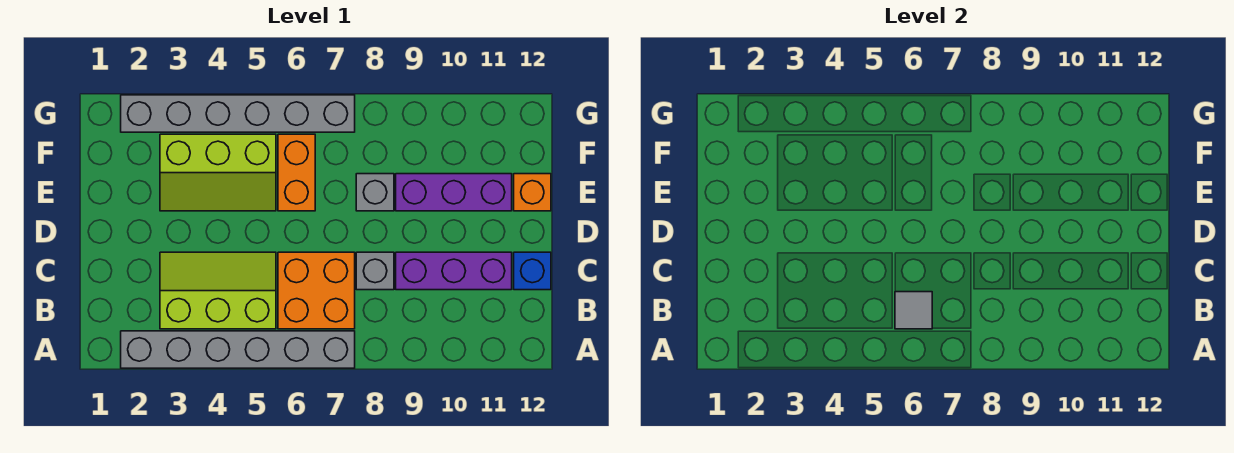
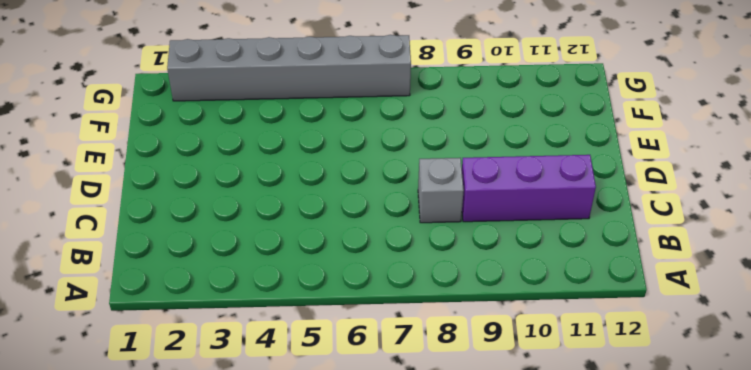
none -> grey brick A2:A7 level 1
none -> lime slope B3:C5 level 1 top B
none -> orange brick B6:C7 level 1

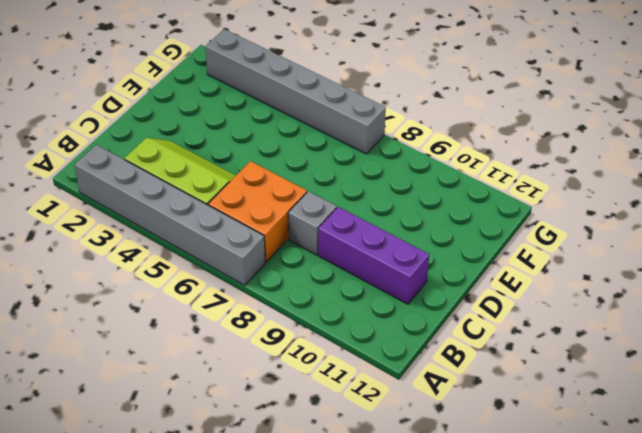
none -> blue brick C12 level 1
none -> lime slope E3:F5 level 1 top F
none -> orange brick E6:F6 level 1

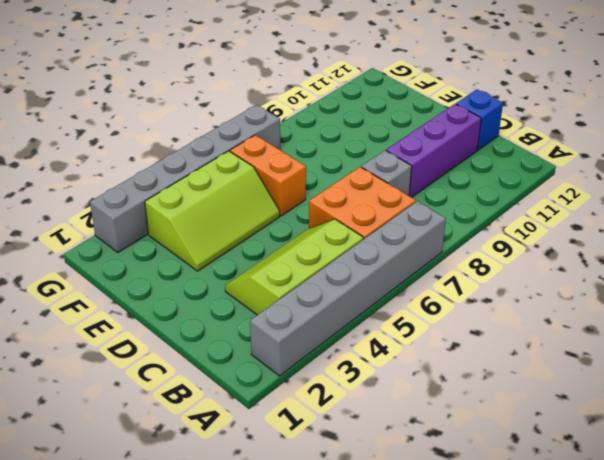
none -> grey brick E8 level 1
none -> purple brick E9:E11 level 1
none -> orange brick E12 level 1

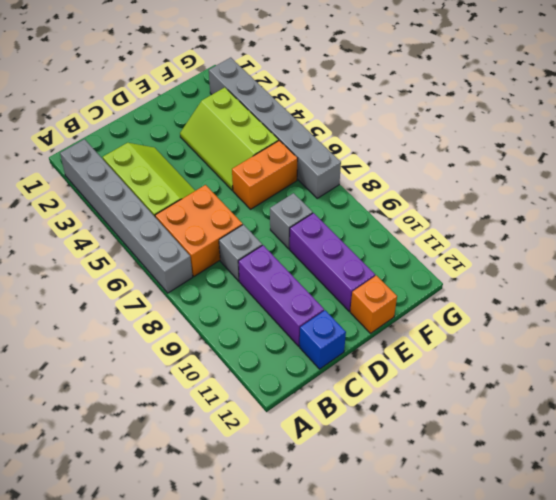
none -> grey tile B6 level 2

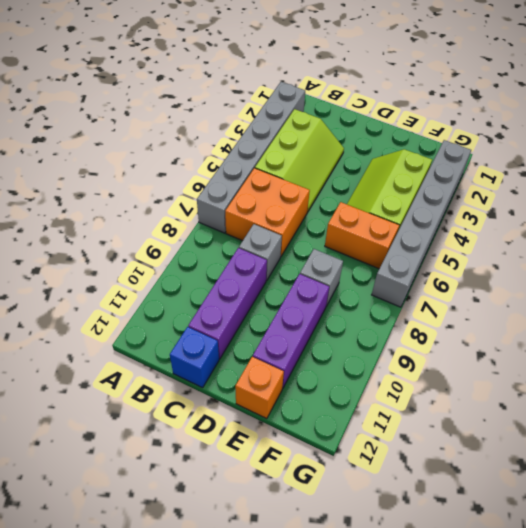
none -> grey tile B6 level 2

____

» **Problem to solve**
Set the pictures aside and restate word for word only the lines from the line containing "none -> grey brick E8 level 1" through the end of the entries above, both included.

» **Response to this task**
none -> grey brick E8 level 1
none -> purple brick E9:E11 level 1
none -> orange brick E12 level 1

none -> grey tile B6 level 2

none -> grey tile B6 level 2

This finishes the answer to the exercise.